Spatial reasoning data
----

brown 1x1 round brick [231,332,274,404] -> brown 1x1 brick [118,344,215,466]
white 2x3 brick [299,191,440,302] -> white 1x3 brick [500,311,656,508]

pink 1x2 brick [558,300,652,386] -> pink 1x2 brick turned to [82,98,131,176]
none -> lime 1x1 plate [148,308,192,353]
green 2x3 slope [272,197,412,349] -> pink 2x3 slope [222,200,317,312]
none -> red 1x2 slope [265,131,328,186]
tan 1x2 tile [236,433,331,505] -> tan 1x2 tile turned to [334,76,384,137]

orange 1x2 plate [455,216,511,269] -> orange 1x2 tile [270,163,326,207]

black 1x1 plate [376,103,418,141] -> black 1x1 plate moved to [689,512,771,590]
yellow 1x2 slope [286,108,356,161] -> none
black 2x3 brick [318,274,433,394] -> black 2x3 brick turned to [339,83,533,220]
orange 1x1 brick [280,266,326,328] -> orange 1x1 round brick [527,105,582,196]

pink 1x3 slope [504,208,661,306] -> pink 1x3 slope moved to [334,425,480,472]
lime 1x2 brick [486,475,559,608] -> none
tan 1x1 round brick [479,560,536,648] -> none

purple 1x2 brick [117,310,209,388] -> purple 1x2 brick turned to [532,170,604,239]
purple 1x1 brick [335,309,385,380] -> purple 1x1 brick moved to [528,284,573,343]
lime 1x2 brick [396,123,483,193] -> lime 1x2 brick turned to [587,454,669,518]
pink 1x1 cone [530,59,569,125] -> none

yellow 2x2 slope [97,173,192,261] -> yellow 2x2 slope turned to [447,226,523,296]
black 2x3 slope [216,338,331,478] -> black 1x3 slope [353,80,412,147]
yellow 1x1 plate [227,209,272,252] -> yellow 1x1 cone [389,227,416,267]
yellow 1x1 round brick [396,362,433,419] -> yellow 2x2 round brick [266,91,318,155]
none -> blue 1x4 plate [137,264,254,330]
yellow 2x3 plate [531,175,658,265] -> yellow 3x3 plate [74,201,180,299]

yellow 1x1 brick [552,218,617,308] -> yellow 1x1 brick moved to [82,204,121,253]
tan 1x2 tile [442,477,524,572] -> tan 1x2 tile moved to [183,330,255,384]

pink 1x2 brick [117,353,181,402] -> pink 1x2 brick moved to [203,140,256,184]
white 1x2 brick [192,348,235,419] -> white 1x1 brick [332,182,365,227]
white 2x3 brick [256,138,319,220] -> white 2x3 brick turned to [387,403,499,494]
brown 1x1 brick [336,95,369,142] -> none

----

TO-DO ITEM: A single number is the whole answer: the tally of lines in the entries that hold "black".

RESULT: 3